**Data records**
========================

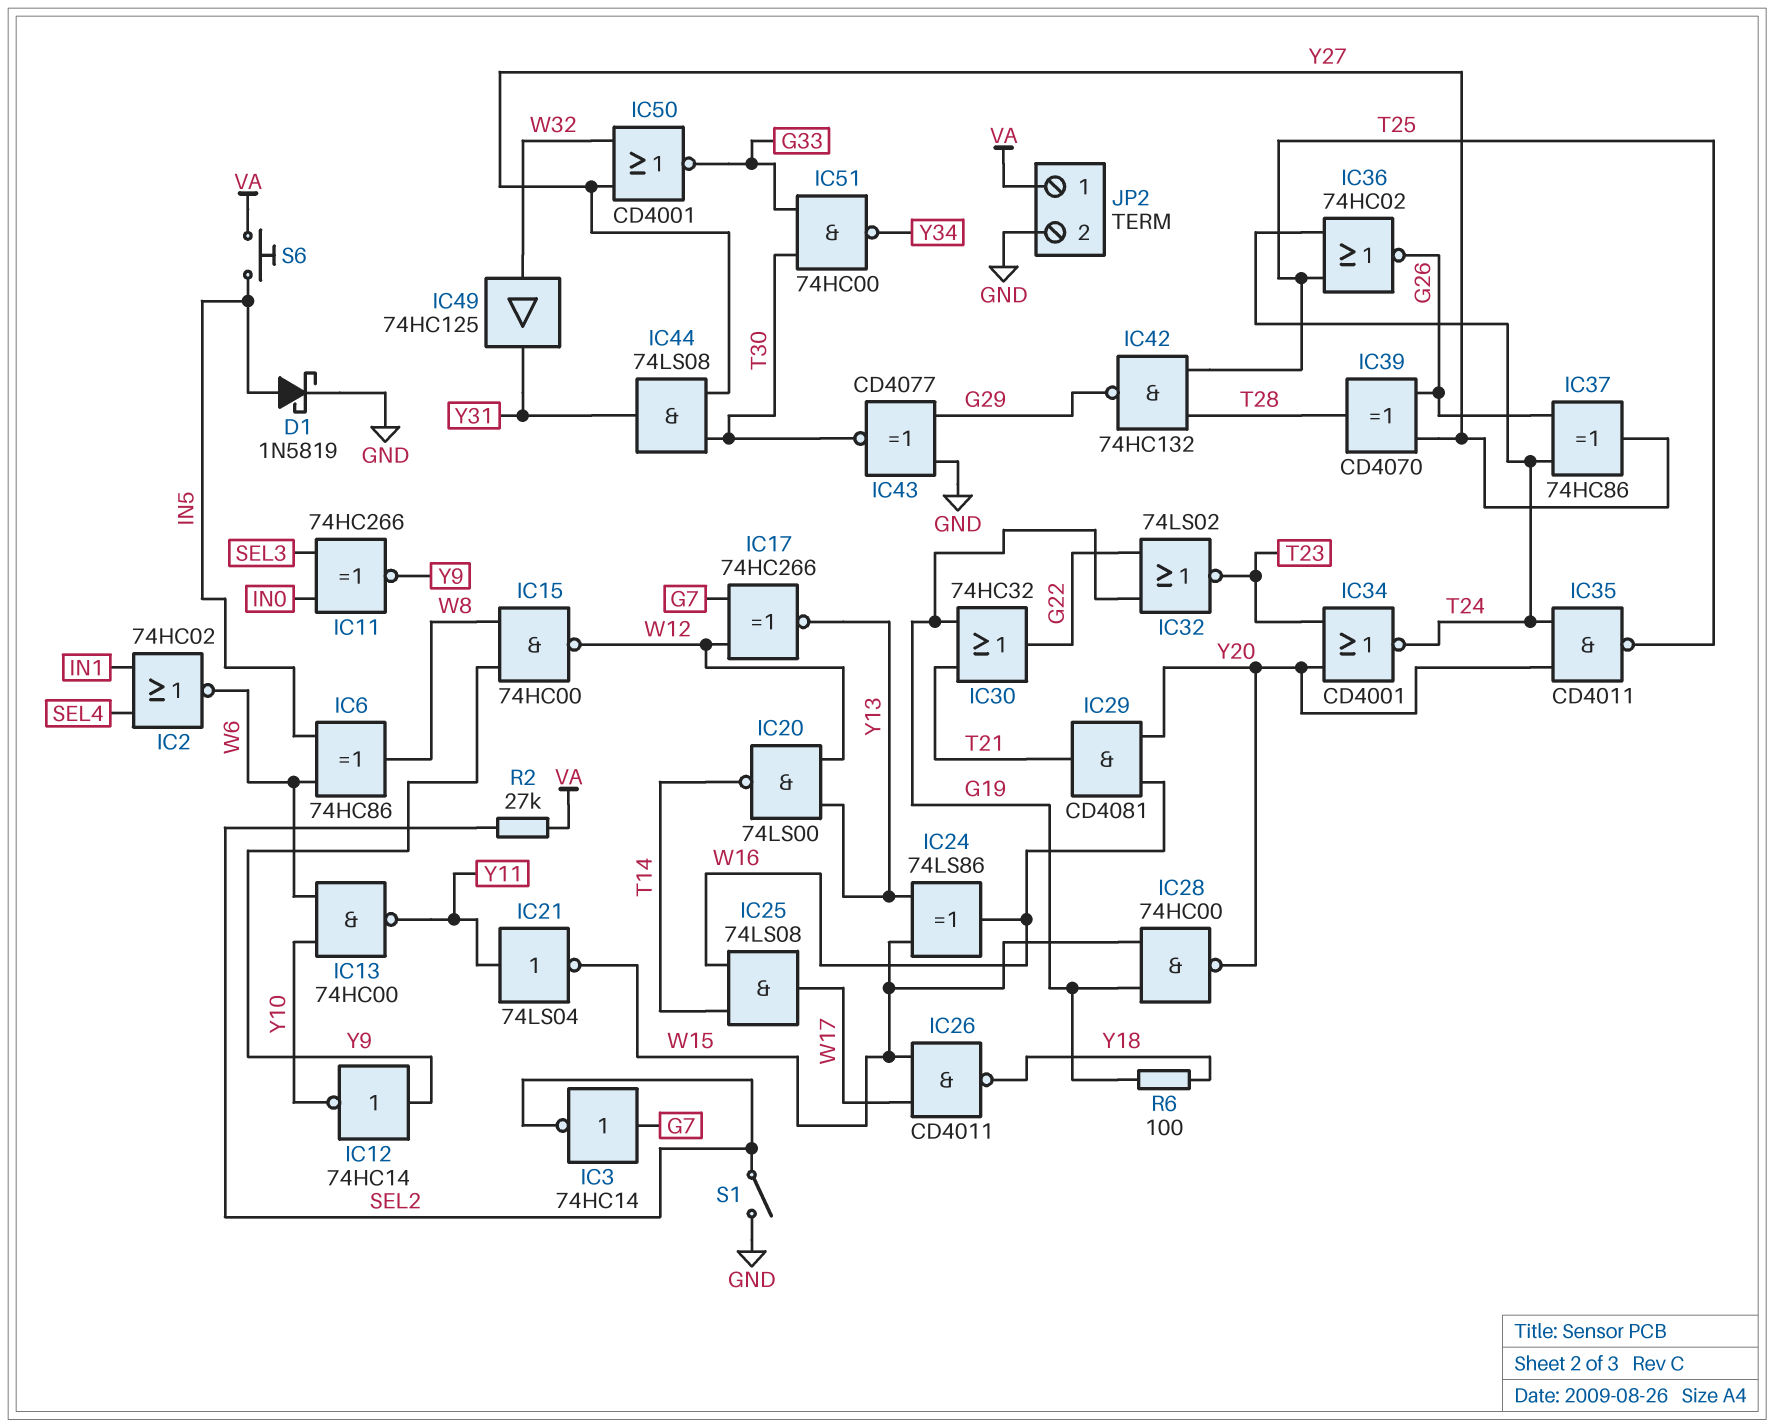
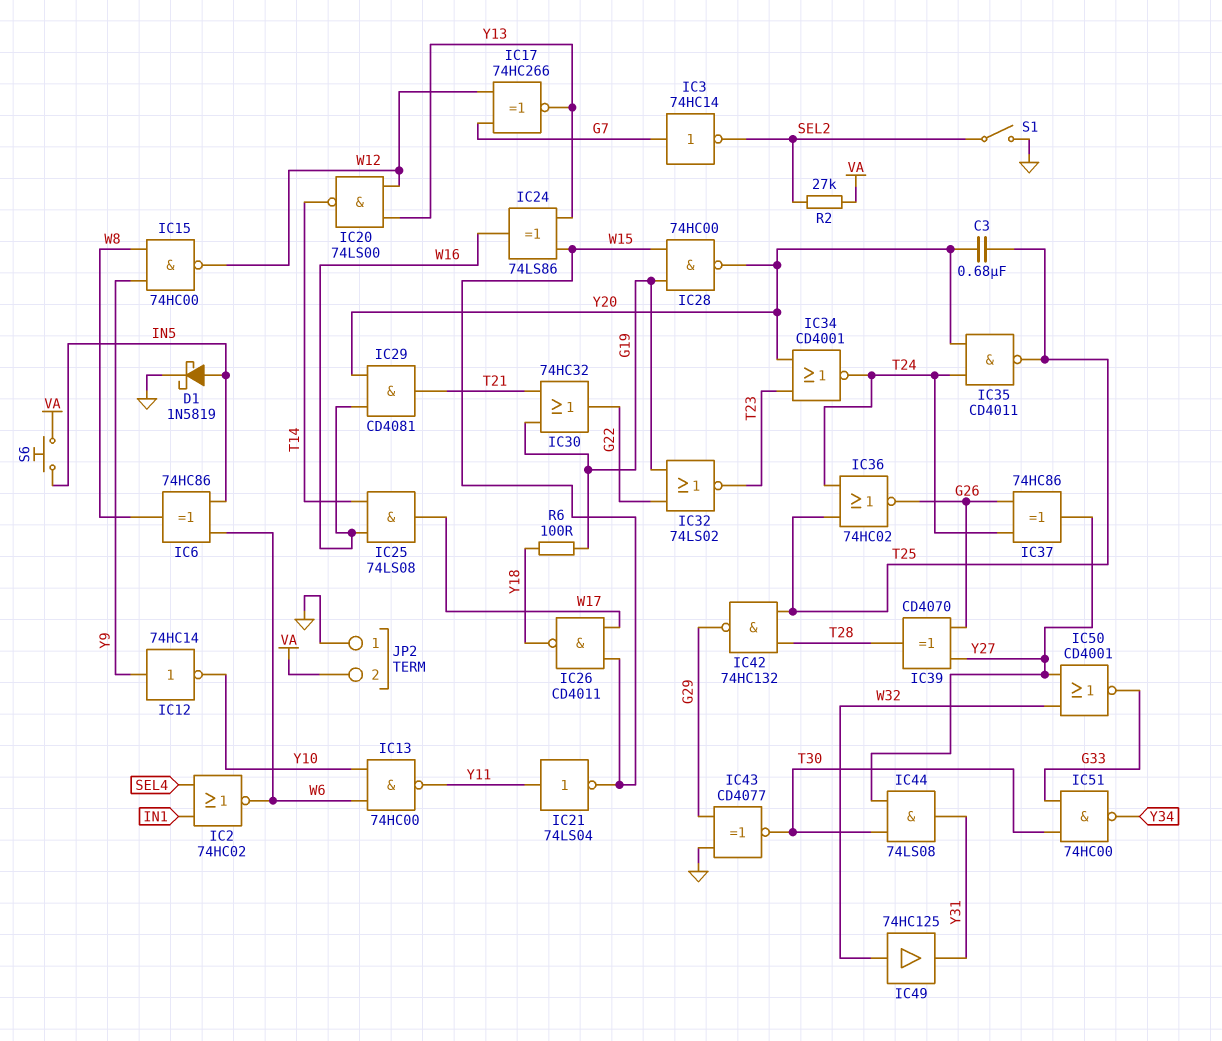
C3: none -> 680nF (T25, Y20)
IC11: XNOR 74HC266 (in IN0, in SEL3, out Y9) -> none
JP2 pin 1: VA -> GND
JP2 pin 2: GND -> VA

========================

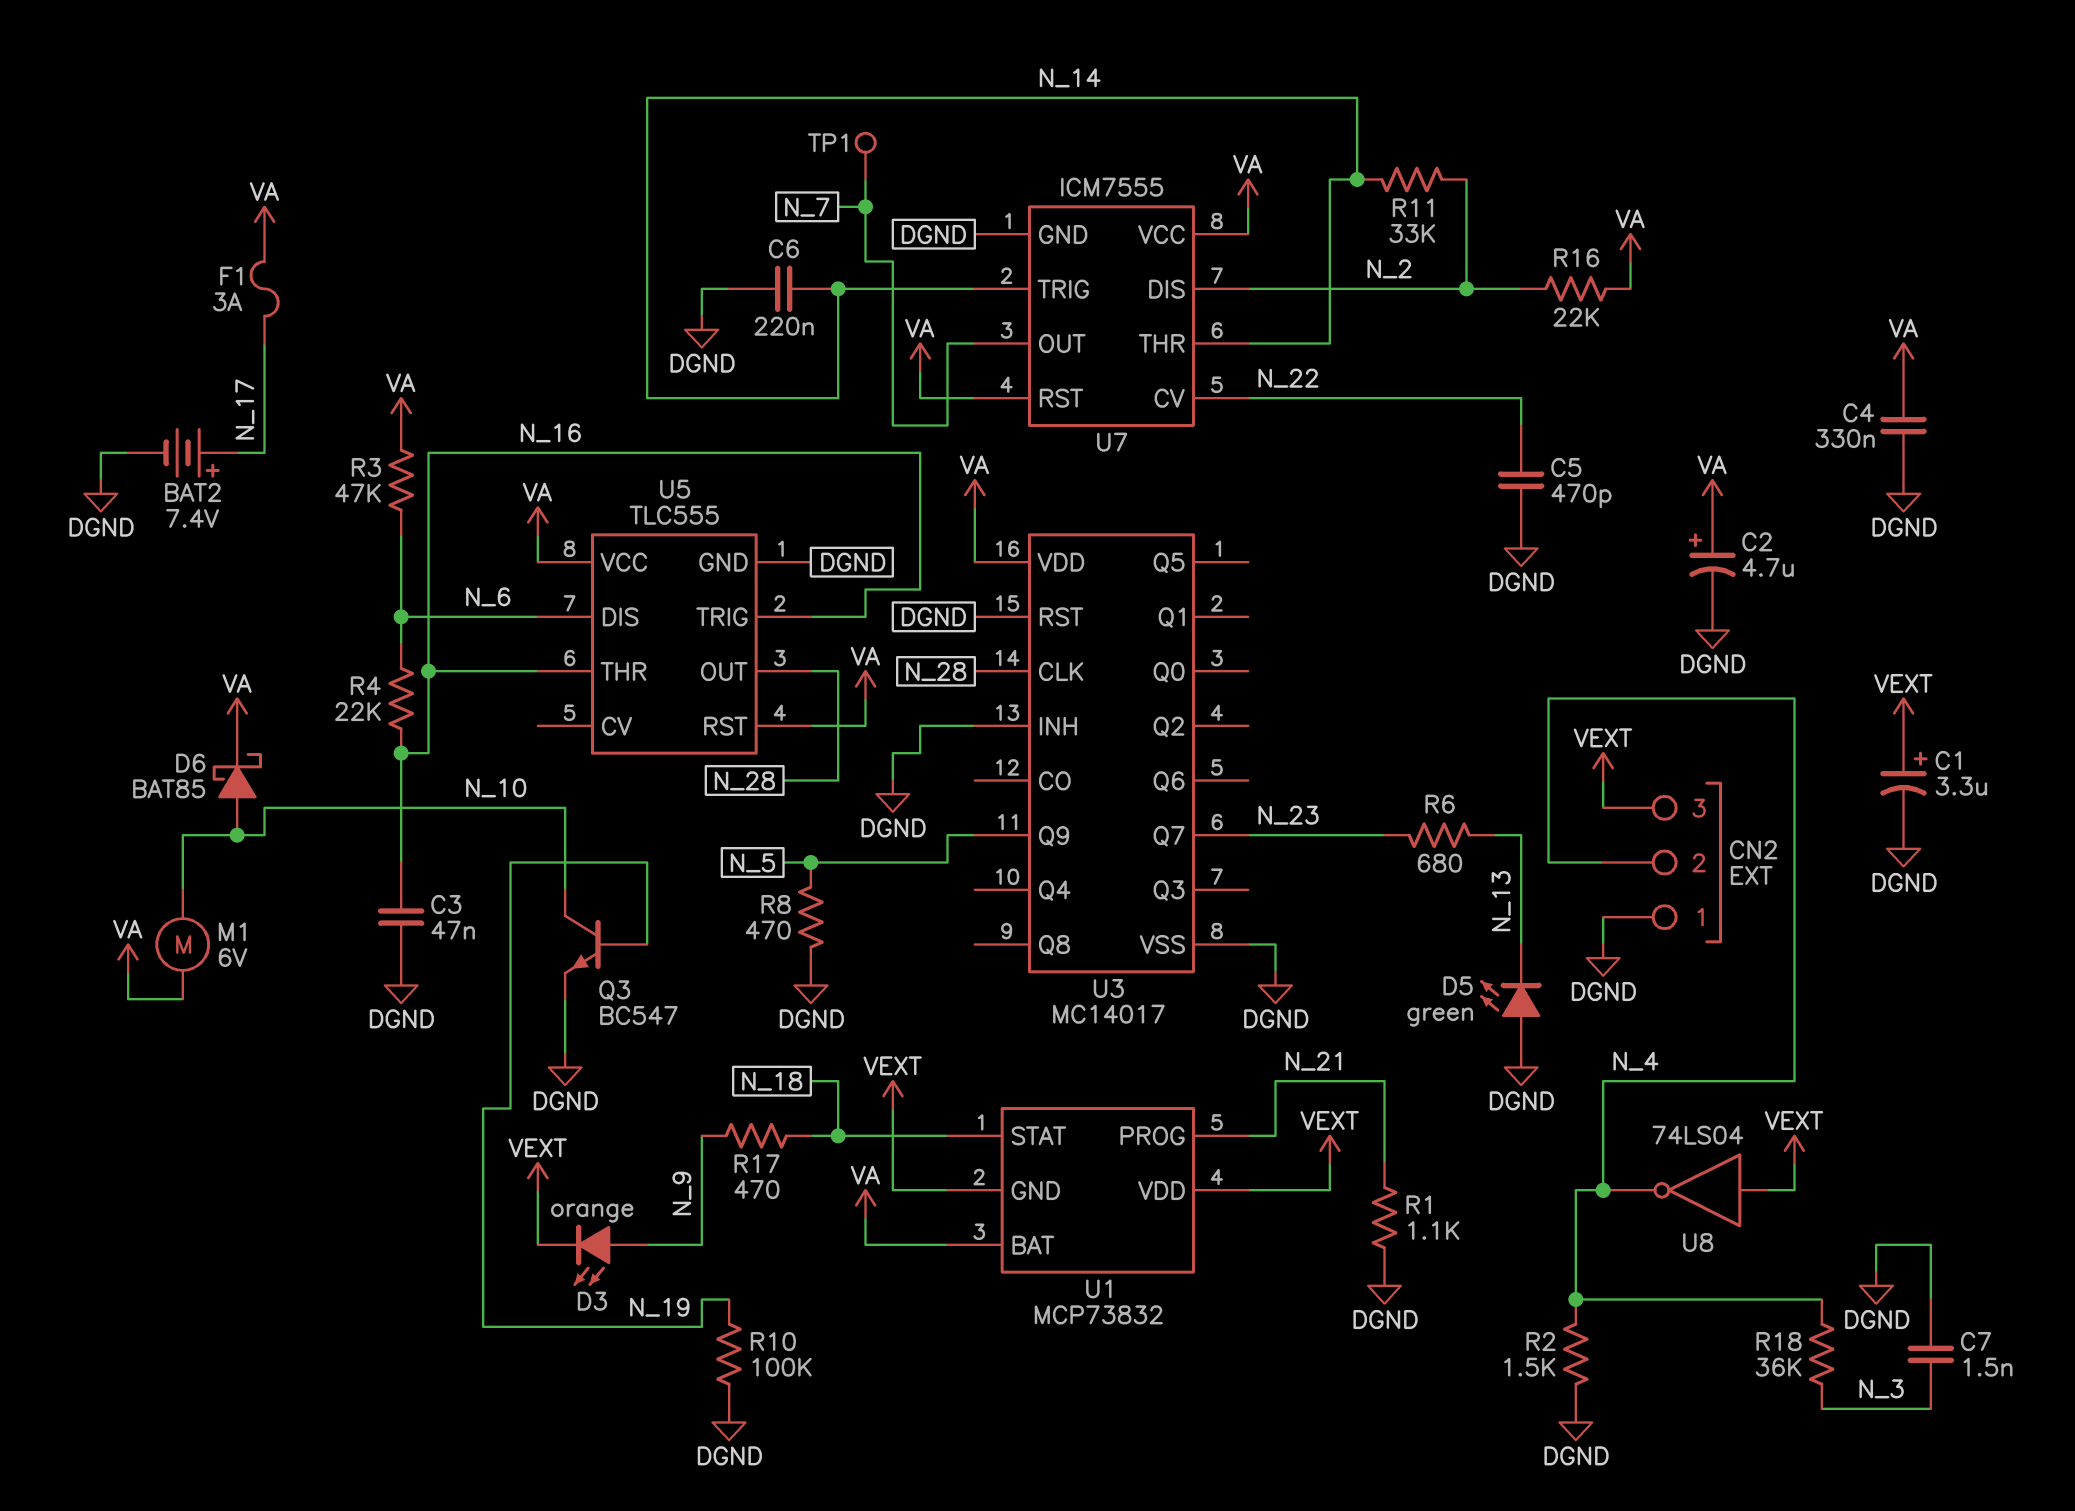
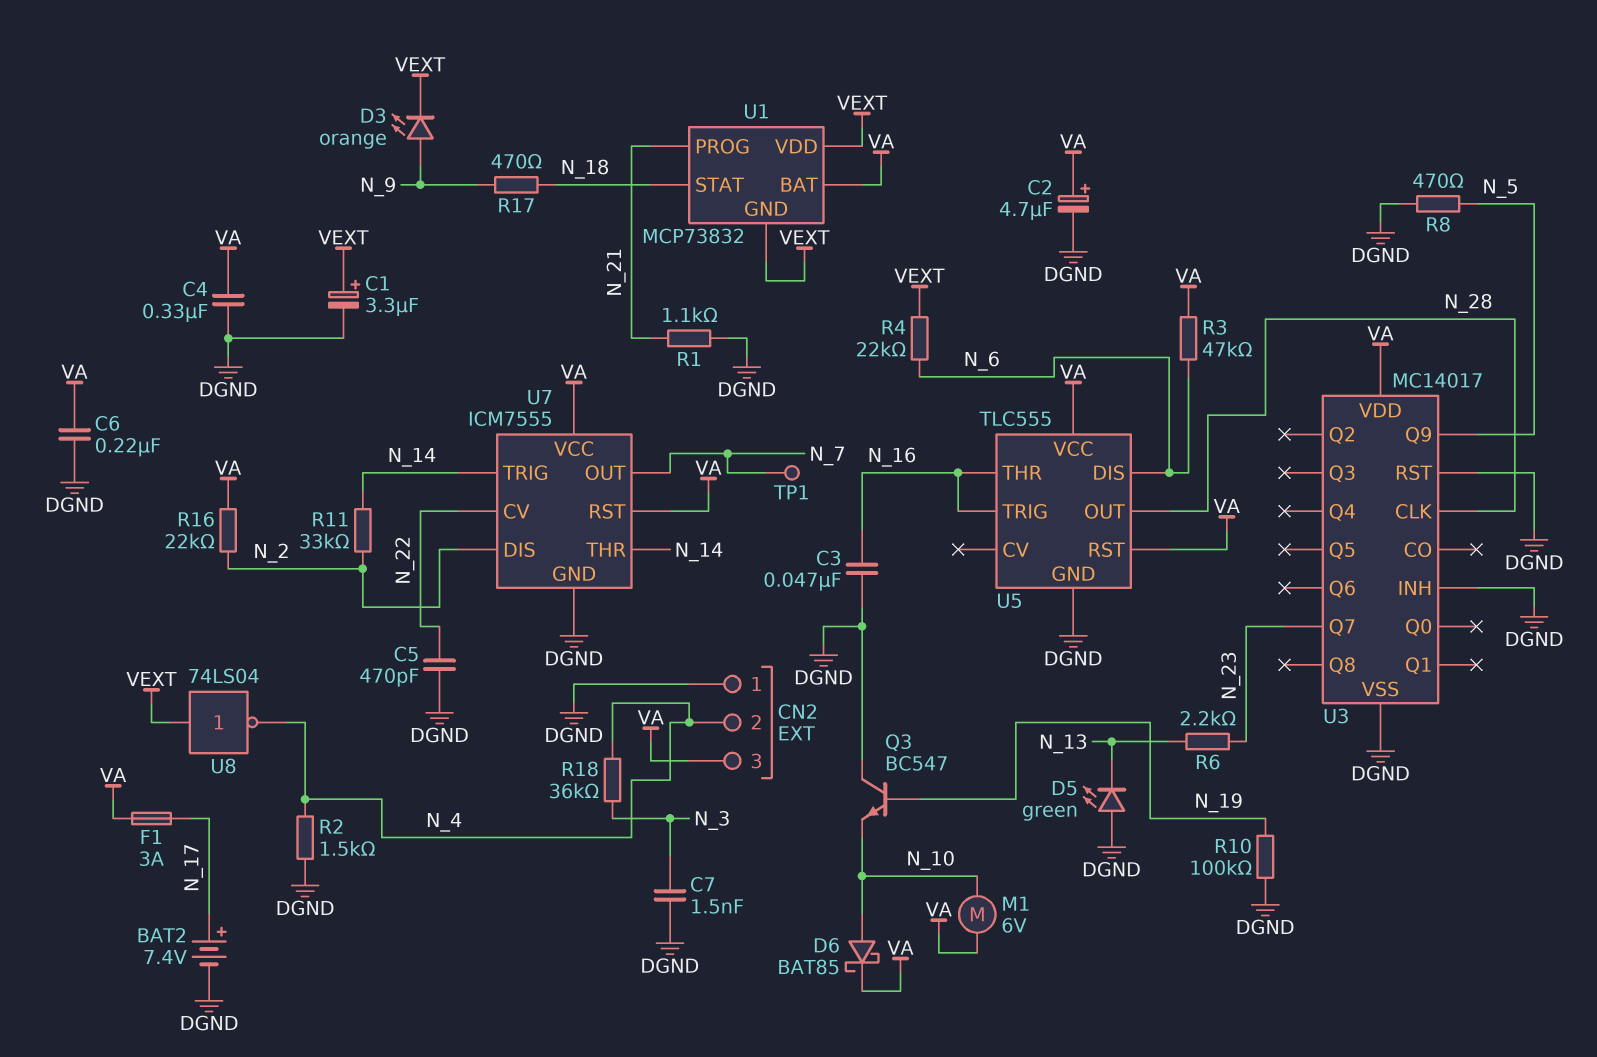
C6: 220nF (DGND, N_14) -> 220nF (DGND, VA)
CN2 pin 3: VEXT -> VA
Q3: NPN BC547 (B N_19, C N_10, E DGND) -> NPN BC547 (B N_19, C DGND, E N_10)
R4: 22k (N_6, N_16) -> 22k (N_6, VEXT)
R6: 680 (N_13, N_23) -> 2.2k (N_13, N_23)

========================

**Task details**
Only the lines above starting at the line that holds "C3: none -> 680nF (T25, Y20)" and ending at the line that holds "JP2 pin 2: GND -> VA" are to be repeated, exactly and in full.

**Worked solution**
C3: none -> 680nF (T25, Y20)
IC11: XNOR 74HC266 (in IN0, in SEL3, out Y9) -> none
JP2 pin 1: VA -> GND
JP2 pin 2: GND -> VA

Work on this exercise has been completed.